**REQUIRED ACTION:**
Your task is to transcribe the entries below exactly, from their first line down to the line containing "(483, 109) = (463, 88): turquoise", and to stop there.
Start of SUPPLIED DATA
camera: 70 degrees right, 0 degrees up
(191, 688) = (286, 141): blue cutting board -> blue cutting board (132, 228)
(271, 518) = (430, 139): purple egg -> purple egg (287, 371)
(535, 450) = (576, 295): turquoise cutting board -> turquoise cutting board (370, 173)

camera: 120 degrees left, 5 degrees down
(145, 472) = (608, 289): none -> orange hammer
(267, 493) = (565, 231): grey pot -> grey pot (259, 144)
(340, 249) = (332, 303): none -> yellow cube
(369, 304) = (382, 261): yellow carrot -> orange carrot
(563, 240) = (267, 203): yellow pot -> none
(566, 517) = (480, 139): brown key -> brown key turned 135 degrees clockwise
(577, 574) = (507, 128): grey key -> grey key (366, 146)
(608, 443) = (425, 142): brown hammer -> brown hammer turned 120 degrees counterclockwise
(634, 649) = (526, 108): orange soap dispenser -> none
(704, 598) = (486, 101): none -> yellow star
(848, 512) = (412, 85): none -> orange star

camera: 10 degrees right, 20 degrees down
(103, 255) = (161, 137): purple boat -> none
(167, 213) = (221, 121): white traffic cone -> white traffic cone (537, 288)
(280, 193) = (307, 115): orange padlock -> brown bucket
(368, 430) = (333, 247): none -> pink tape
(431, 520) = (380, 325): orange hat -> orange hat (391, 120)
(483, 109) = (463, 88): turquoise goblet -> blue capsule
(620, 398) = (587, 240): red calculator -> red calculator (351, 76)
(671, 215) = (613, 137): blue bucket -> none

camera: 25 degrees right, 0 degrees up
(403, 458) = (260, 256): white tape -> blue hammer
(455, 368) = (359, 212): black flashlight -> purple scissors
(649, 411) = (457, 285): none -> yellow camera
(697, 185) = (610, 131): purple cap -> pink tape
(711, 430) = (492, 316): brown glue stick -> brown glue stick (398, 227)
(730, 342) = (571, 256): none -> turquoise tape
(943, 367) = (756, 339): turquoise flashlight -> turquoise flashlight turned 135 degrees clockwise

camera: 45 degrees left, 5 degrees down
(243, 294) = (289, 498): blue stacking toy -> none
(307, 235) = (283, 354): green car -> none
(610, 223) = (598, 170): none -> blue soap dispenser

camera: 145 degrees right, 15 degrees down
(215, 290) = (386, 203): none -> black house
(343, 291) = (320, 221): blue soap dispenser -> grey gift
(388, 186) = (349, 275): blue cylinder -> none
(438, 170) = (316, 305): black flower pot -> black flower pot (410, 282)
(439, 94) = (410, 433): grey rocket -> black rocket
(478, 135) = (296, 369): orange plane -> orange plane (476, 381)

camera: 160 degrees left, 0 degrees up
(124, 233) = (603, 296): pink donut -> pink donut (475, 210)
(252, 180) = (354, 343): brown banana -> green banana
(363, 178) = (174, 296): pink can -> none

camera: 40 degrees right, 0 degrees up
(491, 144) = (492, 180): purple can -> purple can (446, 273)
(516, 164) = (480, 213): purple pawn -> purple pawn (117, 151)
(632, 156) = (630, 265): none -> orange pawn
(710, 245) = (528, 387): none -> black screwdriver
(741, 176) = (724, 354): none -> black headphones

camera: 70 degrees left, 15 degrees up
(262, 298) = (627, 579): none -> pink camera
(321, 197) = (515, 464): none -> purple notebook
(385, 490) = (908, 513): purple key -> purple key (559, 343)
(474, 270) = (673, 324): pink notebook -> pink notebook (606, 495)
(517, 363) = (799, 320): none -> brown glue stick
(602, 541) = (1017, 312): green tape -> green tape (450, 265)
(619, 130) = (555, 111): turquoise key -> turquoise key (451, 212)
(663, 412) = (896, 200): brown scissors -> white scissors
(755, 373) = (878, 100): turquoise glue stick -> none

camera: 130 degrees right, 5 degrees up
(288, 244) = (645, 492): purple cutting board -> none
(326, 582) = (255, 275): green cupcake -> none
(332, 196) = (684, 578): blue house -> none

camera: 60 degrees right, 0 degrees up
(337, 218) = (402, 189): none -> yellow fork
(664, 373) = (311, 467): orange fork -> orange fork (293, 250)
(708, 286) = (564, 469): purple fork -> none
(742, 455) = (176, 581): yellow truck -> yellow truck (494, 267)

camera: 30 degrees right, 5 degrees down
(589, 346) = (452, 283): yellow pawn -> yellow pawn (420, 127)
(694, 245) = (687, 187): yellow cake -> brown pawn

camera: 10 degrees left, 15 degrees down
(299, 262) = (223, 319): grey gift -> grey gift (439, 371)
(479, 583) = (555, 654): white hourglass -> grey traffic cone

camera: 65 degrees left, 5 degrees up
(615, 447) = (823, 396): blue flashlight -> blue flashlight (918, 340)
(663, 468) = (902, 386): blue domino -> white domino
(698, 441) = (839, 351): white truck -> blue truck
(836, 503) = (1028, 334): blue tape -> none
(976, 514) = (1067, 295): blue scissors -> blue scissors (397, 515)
End of SUPPLIED DATA
**WORKED SOLUTION:**
camera: 70 degrees right, 0 degrees up
(191, 688) = (286, 141): blue cutting board -> blue cutting board (132, 228)
(271, 518) = (430, 139): purple egg -> purple egg (287, 371)
(535, 450) = (576, 295): turquoise cutting board -> turquoise cutting board (370, 173)

camera: 120 degrees left, 5 degrees down
(145, 472) = (608, 289): none -> orange hammer
(267, 493) = (565, 231): grey pot -> grey pot (259, 144)
(340, 249) = (332, 303): none -> yellow cube
(369, 304) = (382, 261): yellow carrot -> orange carrot
(563, 240) = (267, 203): yellow pot -> none
(566, 517) = (480, 139): brown key -> brown key turned 135 degrees clockwise
(577, 574) = (507, 128): grey key -> grey key (366, 146)
(608, 443) = (425, 142): brown hammer -> brown hammer turned 120 degrees counterclockwise
(634, 649) = (526, 108): orange soap dispenser -> none
(704, 598) = (486, 101): none -> yellow star
(848, 512) = (412, 85): none -> orange star

camera: 10 degrees right, 20 degrees down
(103, 255) = (161, 137): purple boat -> none
(167, 213) = (221, 121): white traffic cone -> white traffic cone (537, 288)
(280, 193) = (307, 115): orange padlock -> brown bucket
(368, 430) = (333, 247): none -> pink tape
(431, 520) = (380, 325): orange hat -> orange hat (391, 120)
(483, 109) = (463, 88): turquoise goblet -> blue capsule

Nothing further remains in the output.